_Goal of the exercise_
Give back the whole listing exactly as written, leaving out each picture.

_Records for processing_
▼▼▼

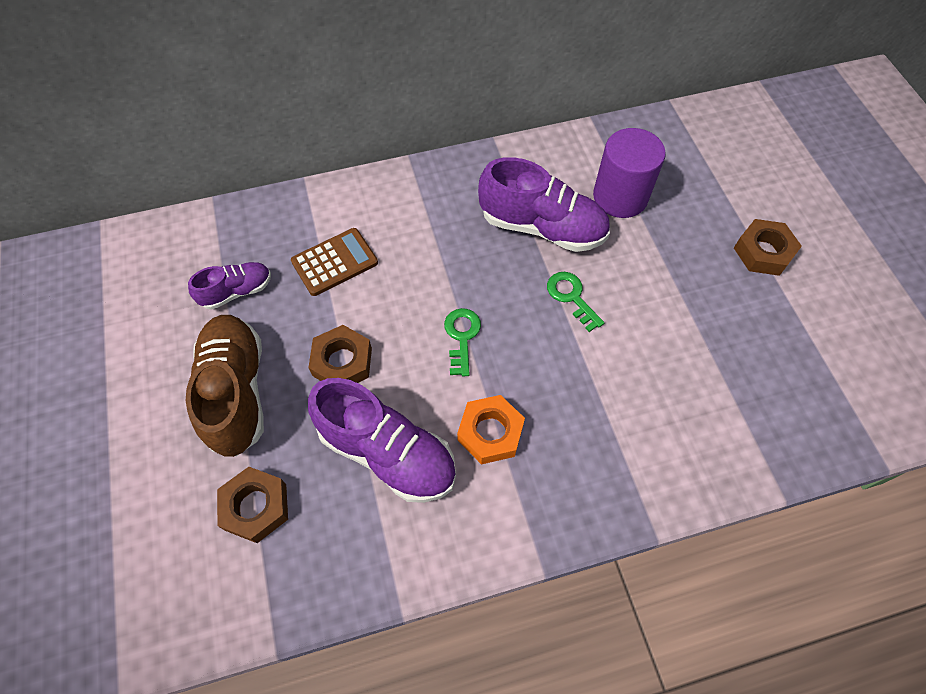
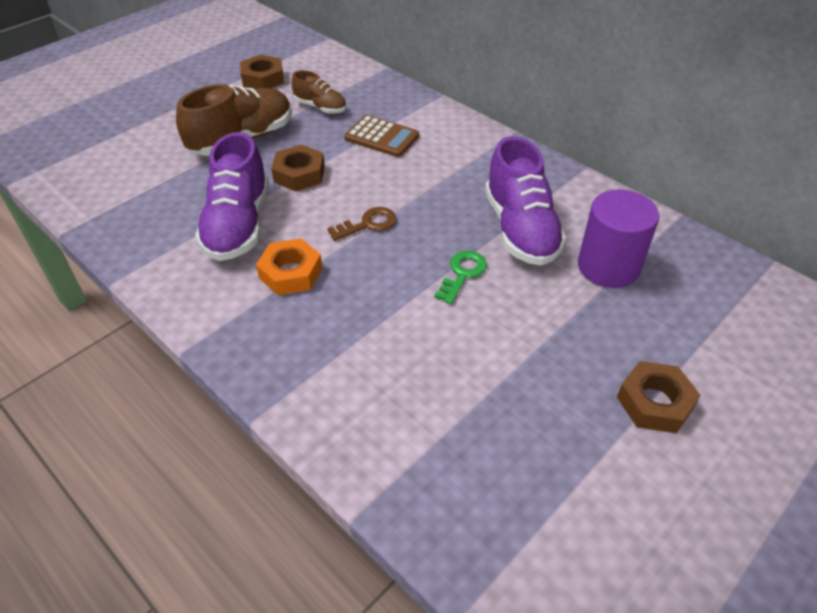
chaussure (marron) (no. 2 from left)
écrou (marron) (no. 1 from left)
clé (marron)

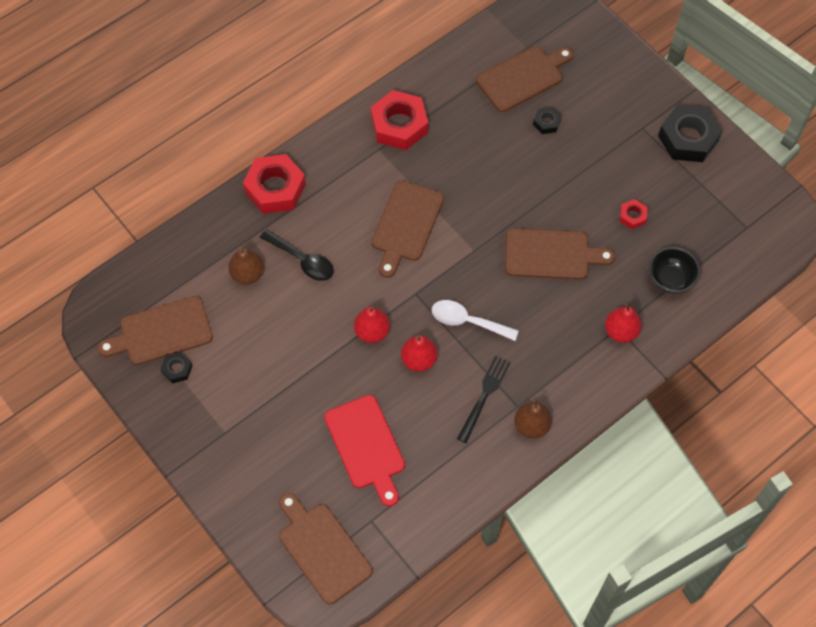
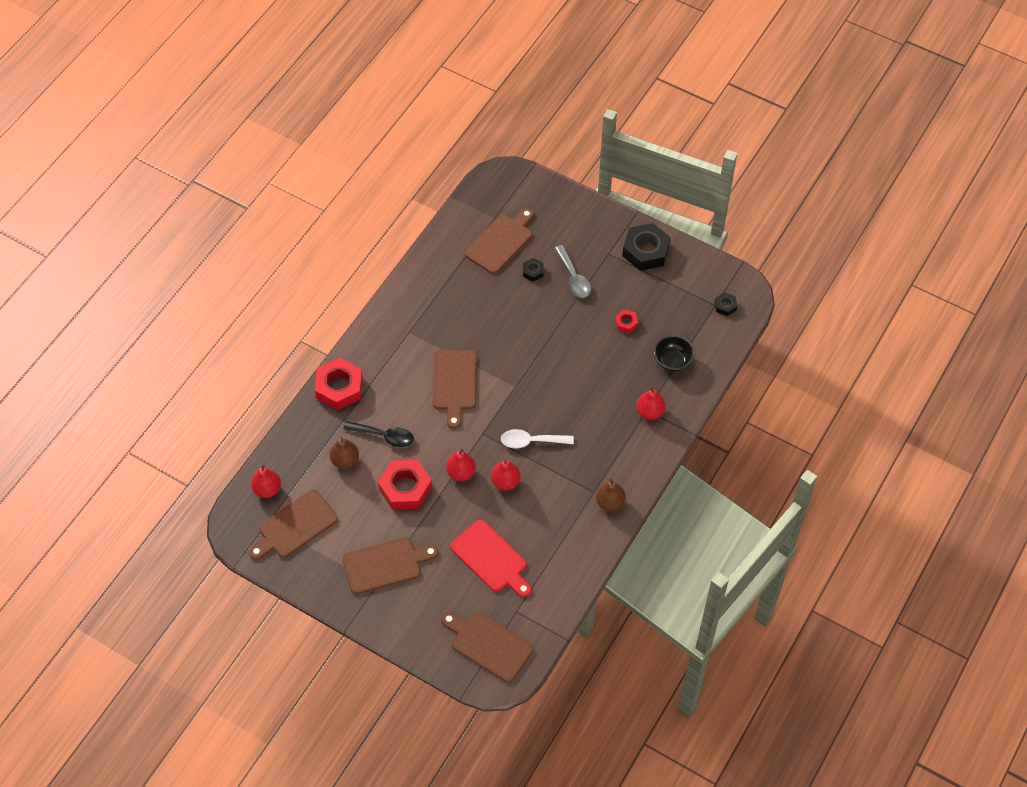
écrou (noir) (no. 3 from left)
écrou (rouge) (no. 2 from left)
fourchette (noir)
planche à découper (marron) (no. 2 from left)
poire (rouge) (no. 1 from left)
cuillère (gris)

▲▲▲

_Result of the exercise_
chaussure (marron) (no. 2 from left)
écrou (marron) (no. 1 from left)
clé (marron)

écrou (noir) (no. 3 from left)
écrou (rouge) (no. 2 from left)
fourchette (noir)
planche à découper (marron) (no. 2 from left)
poire (rouge) (no. 1 from left)
cuillère (gris)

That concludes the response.